____ Supplied data
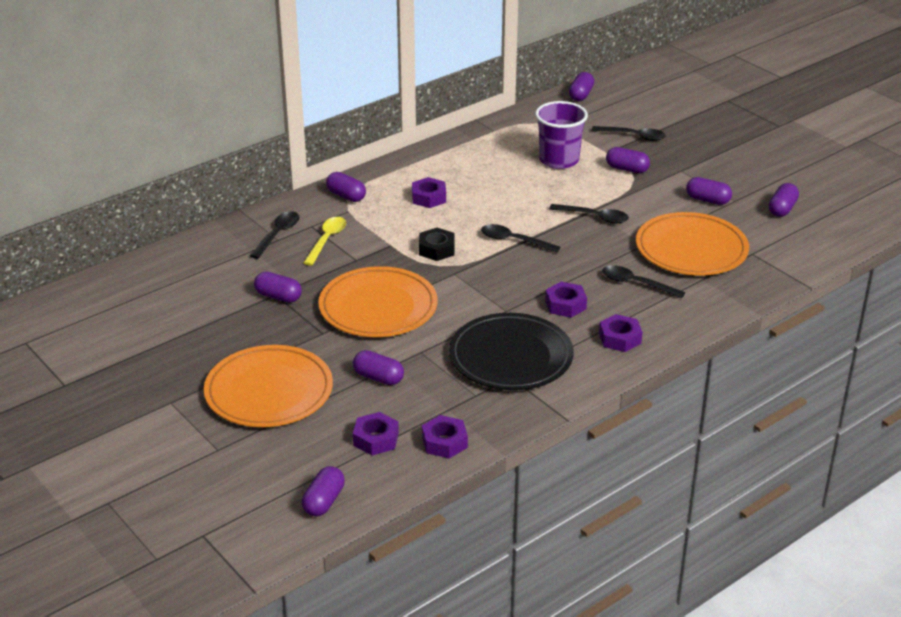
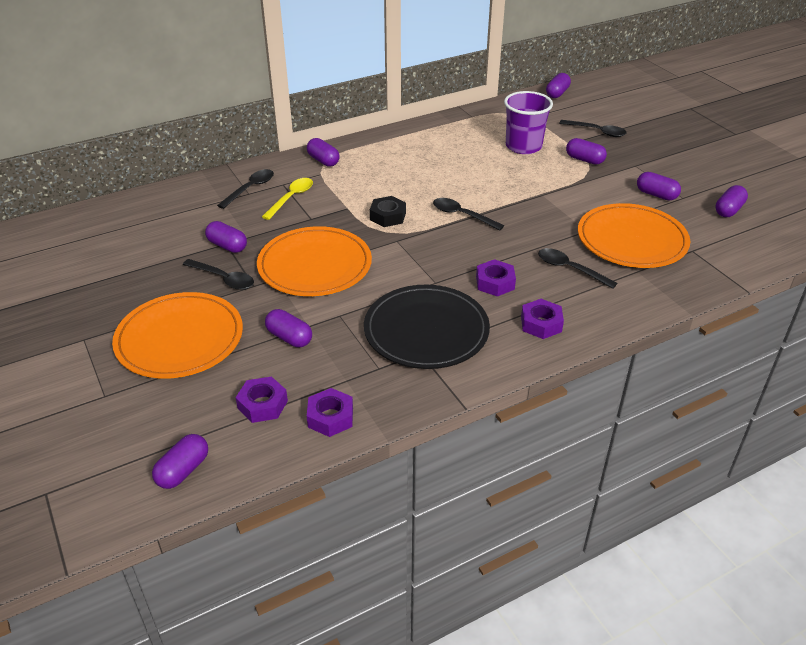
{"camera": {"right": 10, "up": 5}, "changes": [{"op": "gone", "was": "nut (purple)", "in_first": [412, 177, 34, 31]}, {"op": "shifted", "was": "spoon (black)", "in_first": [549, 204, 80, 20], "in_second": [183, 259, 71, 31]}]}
________
____ Supplied data
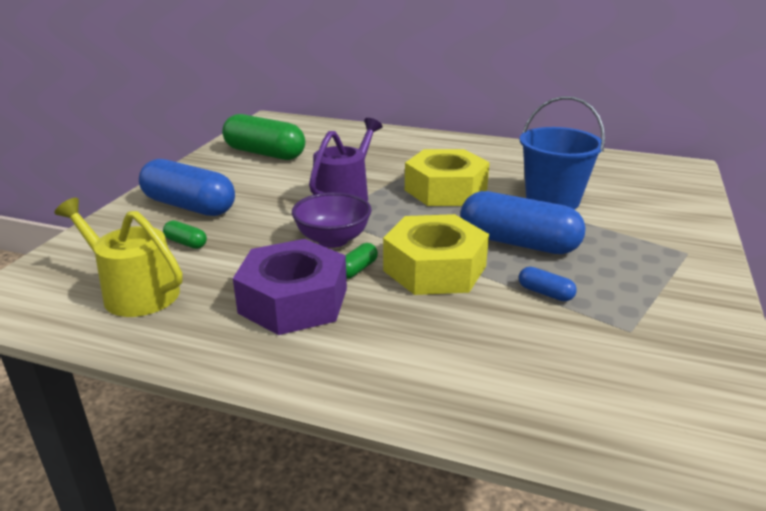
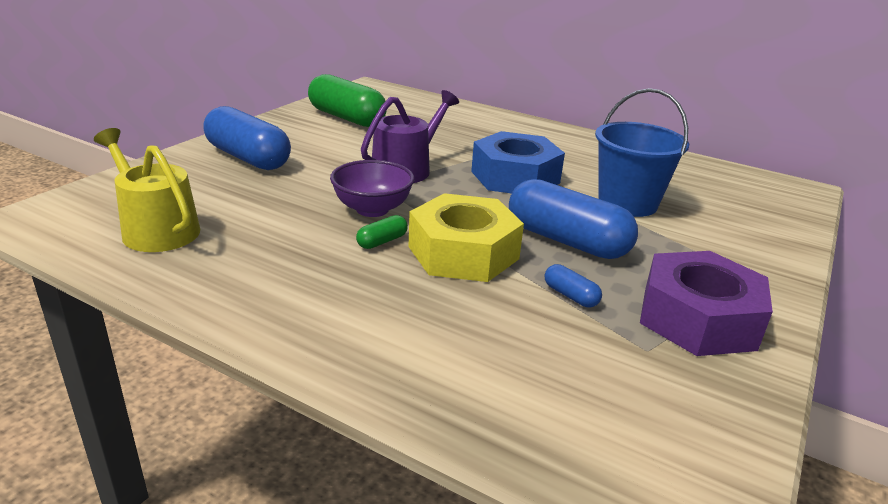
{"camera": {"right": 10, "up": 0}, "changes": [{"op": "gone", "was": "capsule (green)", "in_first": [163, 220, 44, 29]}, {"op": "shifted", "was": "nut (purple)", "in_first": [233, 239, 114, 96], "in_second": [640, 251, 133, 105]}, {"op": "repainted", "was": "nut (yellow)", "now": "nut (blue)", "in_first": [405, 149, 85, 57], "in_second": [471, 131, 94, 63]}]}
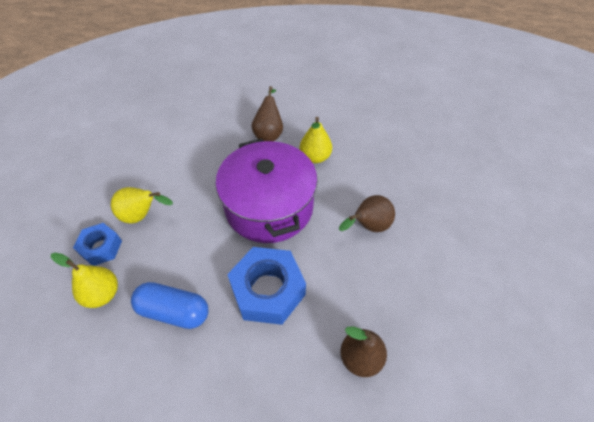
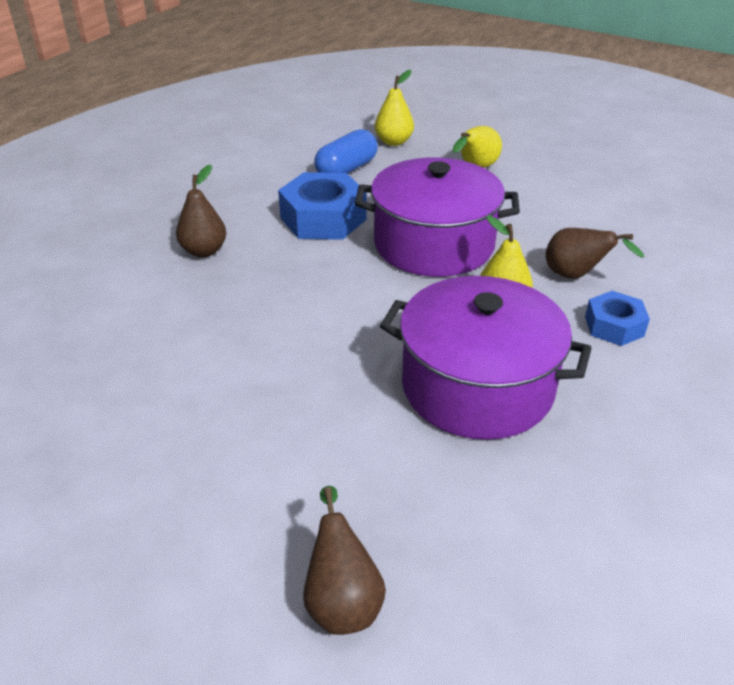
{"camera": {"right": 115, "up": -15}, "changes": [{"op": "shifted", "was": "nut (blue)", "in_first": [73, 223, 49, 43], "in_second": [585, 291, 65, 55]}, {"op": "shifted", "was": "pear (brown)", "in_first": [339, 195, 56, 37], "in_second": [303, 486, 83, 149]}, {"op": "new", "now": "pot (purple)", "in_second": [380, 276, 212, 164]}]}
________
Copy from the entries above each line in which the string "gone" can be found.

{"camera": {"right": 10, "up": 5}, "changes": [{"op": "gone", "was": "nut (purple)", "in_first": [412, 177, 34, 31]}, {"op": "shifted", "was": "spoon (black)", "in_first": [549, 204, 80, 20], "in_second": [183, 259, 71, 31]}]}
{"camera": {"right": 10, "up": 0}, "changes": [{"op": "gone", "was": "capsule (green)", "in_first": [163, 220, 44, 29]}, {"op": "shifted", "was": "nut (purple)", "in_first": [233, 239, 114, 96], "in_second": [640, 251, 133, 105]}, {"op": "repainted", "was": "nut (yellow)", "now": "nut (blue)", "in_first": [405, 149, 85, 57], "in_second": [471, 131, 94, 63]}]}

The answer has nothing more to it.